* [TO BE DONE]
Copy out every record below word for word, but leave the pictures out.

* [PROVIDED RECORDS]

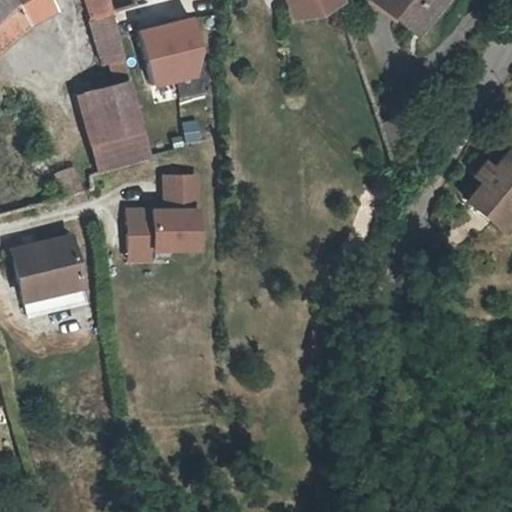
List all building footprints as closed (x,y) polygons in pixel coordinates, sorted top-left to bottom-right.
[(0,0),(0,43),(29,21),(52,8),(47,0),(0,0)] [(105,0),(85,0),(92,19),(89,20),(103,65),(110,63),(116,82),(129,79),(109,13),(105,0)] [(136,5),(133,0),(105,0),(109,13),(136,5)] [(335,0),(303,0),(292,4),(296,17),(337,4),(336,2),(335,0)] [(374,0),(410,29),(433,0),(374,0)] [(135,31),(150,89),(205,75),(190,17),(135,31)] [(132,92),(129,79),(116,82),(89,90),(102,138),(143,128),(132,92)] [(182,142),(197,141),(196,121),(182,121),(182,142)] [(151,156),(143,128),(102,138),(110,167),(151,156)] [(502,220),(511,207),(511,199),(508,196),(511,191),(511,147),(504,141),(491,157),(479,172),(465,189),(502,220)] [(471,166),(479,172),(491,157),(484,151),(471,166)] [(77,166),(60,171),(65,196),(83,191),(77,166)] [(198,172),(160,173),(161,207),(125,208),(125,264),(150,263),(150,252),(199,252),(198,172)] [(78,283),(69,237),(12,251),(22,296),(78,283)] [(328,357),(328,330),(307,330),(307,357),(328,357)]
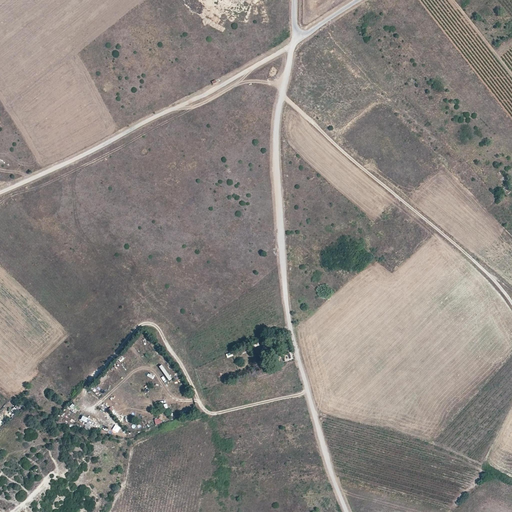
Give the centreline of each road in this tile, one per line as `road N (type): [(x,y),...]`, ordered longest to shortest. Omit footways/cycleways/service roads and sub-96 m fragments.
road 1 (track): [(346,511),(283,288),(275,143),(292,43),(212,95),(0,190)]
road 2 (track): [(282,96),(511,302)]
road 3 (track): [(308,391),(208,413),(126,447),(123,474),(103,511)]
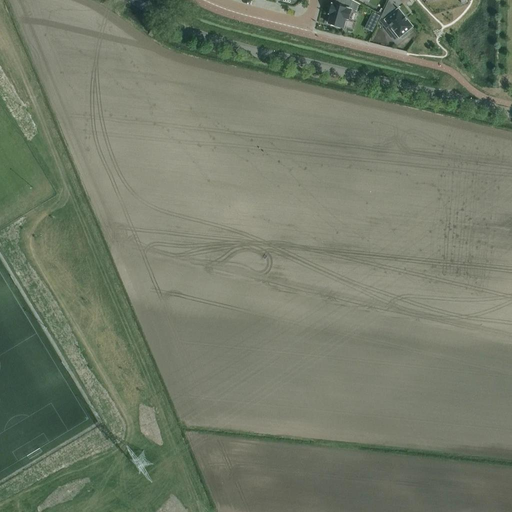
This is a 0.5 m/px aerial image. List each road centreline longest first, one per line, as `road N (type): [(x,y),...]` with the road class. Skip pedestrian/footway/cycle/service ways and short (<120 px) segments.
road 1 (unclassified): [(135,0),(205,39),(511,112)]
road 2 (residential): [(314,0),(307,25),(210,0)]
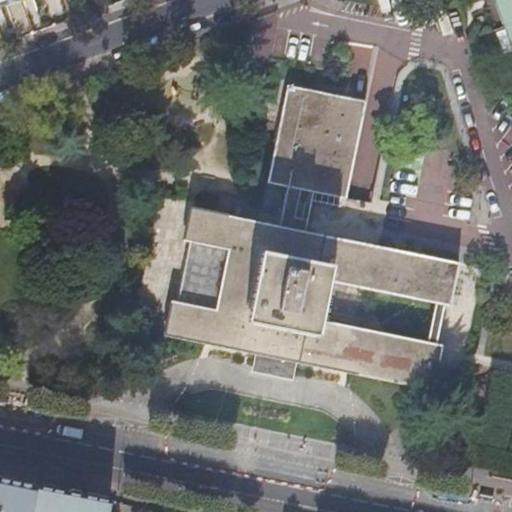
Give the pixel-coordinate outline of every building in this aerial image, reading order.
[(511,0),(499,0),(511,36),(511,0)] [(438,345),(319,320),(316,337),(245,322),(260,251),(331,266),(327,281),(447,307),(456,309),(462,310),(471,266),(304,231),(313,192),(346,199),(367,102),(288,86),(267,182),(287,187),(279,226),(196,208),(169,334),(256,352),(276,357),(298,361),(444,392),(453,348),(448,347),(438,345)] [(369,203),(379,159),(363,156),(354,199),(369,203)] [(448,347),(456,309),(447,307),(438,345),(448,347)] [(276,357),(256,352),(252,372),(294,380),(298,361),(276,357)] [(19,482),(0,478),(0,511),(34,511),(39,486),(19,482)] [(73,493),(39,486),(34,511),(110,511),(113,501),(73,493)]
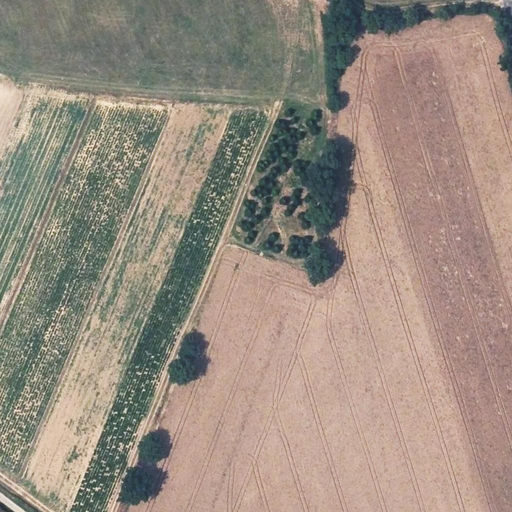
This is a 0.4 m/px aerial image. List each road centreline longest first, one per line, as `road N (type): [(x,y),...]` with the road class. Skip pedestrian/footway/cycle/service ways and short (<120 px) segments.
road 1 (track): [(110,511),(279,104)]
road 2 (track): [(505,2),(374,10),(356,0)]
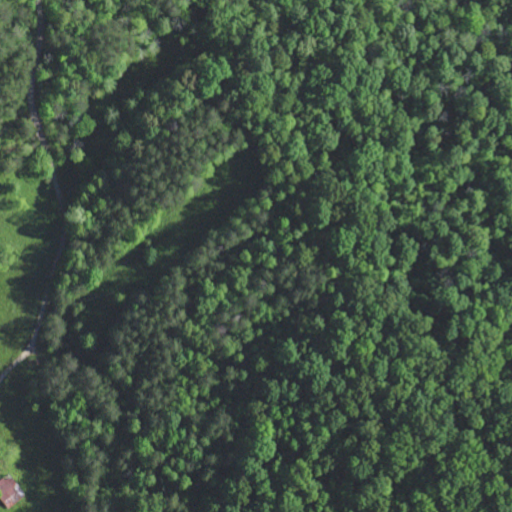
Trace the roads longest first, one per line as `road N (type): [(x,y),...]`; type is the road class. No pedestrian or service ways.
road 1 (residential): [(35,80),(32,105),(68,234),(22,359)]
road 2 (track): [(35,80),(212,0)]
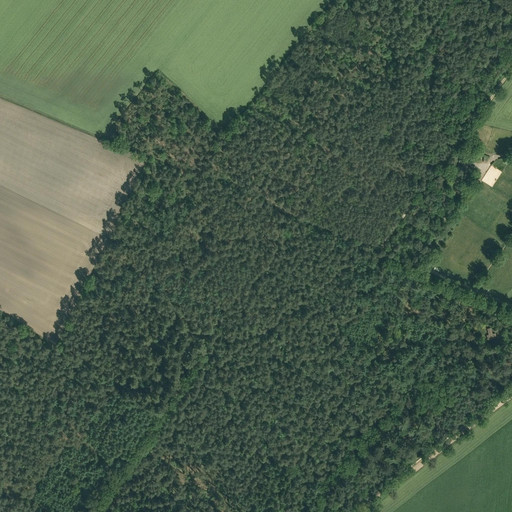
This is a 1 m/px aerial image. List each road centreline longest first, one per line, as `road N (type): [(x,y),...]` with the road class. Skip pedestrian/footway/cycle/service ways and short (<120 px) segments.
road 1 (track): [(377,249),(324,226),(280,242),(100,511)]
road 2 (track): [(432,272),(300,465),(174,402)]
road 3 (track): [(358,511),(511,394)]
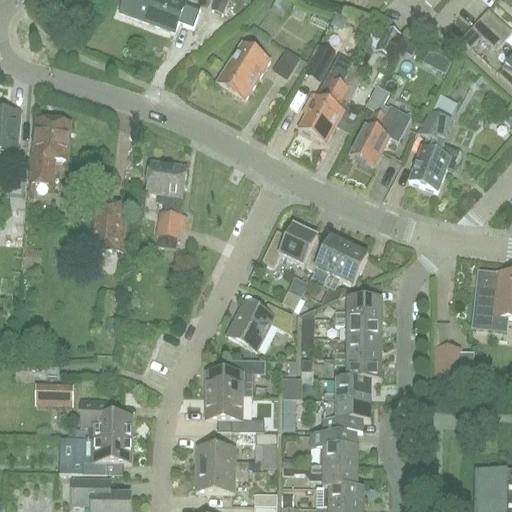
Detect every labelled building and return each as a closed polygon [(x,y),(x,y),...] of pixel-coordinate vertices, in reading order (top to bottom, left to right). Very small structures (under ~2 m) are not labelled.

* [ANSWER TO THIS PROBLEM]
List all building footprints as closed (x,y) polygons in pixel coordinates, sorted top-left to bottom-right.
[(0,0),(0,43),(29,21),(52,8),(47,0),(0,0)] [(105,0),(85,0),(92,19),(89,20),(103,65),(110,63),(116,82),(129,79),(109,13),(105,0)] [(136,5),(133,0),(105,0),(109,13),(136,5)] [(335,0),(303,0),(292,4),(296,17),(337,4),(336,2),(335,0)] [(374,0),(410,29),(433,0),(374,0)] [(135,31),(150,89),(205,75),(190,17),(135,31)] [(132,92),(129,79),(116,82),(89,90),(102,138),(143,128),(132,92)] [(182,142),(197,141),(196,121),(182,121),(182,142)] [(151,156),(143,128),(102,138),(110,167),(151,156)] [(502,220),(511,207),(511,199),(508,196),(511,191),(511,147),(504,141),(491,157),(479,172),(465,189),(502,220)] [(471,166),(479,172),(491,157),(484,151),(471,166)] [(77,166),(60,171),(65,196),(83,191),(77,166)] [(198,172),(160,173),(161,207),(125,208),(125,264),(150,263),(150,252),(199,252),(198,172)] [(78,283),(69,237),(12,251),(22,296),(78,283)] [(328,357),(328,330),(307,330),(307,357),(328,357)]
Give the centreline of each road in this tile, one per line as `road N (type): [(x,y),...]`, ordered longest to shortest. Omit footways/cycleways/service roads and sub-96 m fragments.
road 1 (track): [(346,511),(283,288),(275,143),(292,43),(212,95),(0,190)]
road 2 (track): [(282,96),(511,302)]
road 3 (track): [(308,391),(208,413),(126,447),(123,474),(103,511)]
This is a 0.5 m/px aerial image. List each road centreline longest first, one per line, as `road N (type): [(x,y),...]` with the road class. Skip pedestrian/footway/cycle/service ways and short (<120 px) segments.
road 1 (unclassified): [(135,0),(205,39),(511,112)]
road 2 (residential): [(314,0),(307,25),(210,0)]
Give the pixel-coordinate outline of every building in this aerial image, reading order.
[(511,0),(499,0),(511,36),(511,0)] [(438,345),(319,320),(316,337),(245,322),(260,251),(331,266),(327,281),(447,307),(456,309),(462,310),(471,266),(304,231),(313,192),(346,199),(367,102),(288,86),(267,182),(287,187),(279,226),(196,208),(169,334),(256,352),(276,357),(298,361),(444,392),(453,348),(448,347),(438,345)] [(369,203),(379,159),(363,156),(354,199),(369,203)] [(448,347),(456,309),(447,307),(438,345),(448,347)] [(276,357),(256,352),(252,372),(294,380),(298,361),(276,357)] [(19,482),(0,478),(0,511),(34,511),(39,486),(19,482)] [(73,493),(39,486),(34,511),(110,511),(113,501),(73,493)]
This is a 0.4 m/px aerial image. List each road centreline longest first, one per line, as `road N (type): [(x,y),...]` with the road class. Skip pedestrian/footway/cycle/service ways and short (<120 px) segments.
road 1 (track): [(110,511),(279,104)]
road 2 (track): [(505,2),(374,10),(356,0)]
Trace the roads longest first, one per line as `road N (type): [(x,y),...]`; type is the road class. No pedestrian or service ways.
road 1 (residential): [(35,80),(32,105),(68,234),(22,359)]
road 2 (track): [(35,80),(212,0)]
This is a 1 m/px aerial image. List each road centreline longest first, one per line, as `road N (type): [(x,y),...]` with the road class. Skip pedestrian/footway/cycle/service ways and short (<120 px) segments.
road 1 (track): [(377,249),(324,226),(280,242),(100,511)]
road 2 (track): [(432,272),(300,465),(174,402)]
road 3 (track): [(358,511),(511,394)]
Detect every labelled building and return each as a closed polygon [(x,y),(x,y),...] of pixel-coordinate vertices, in reading order (top to bottom, left to right). Very small structures (under ~2 m) are not labelled.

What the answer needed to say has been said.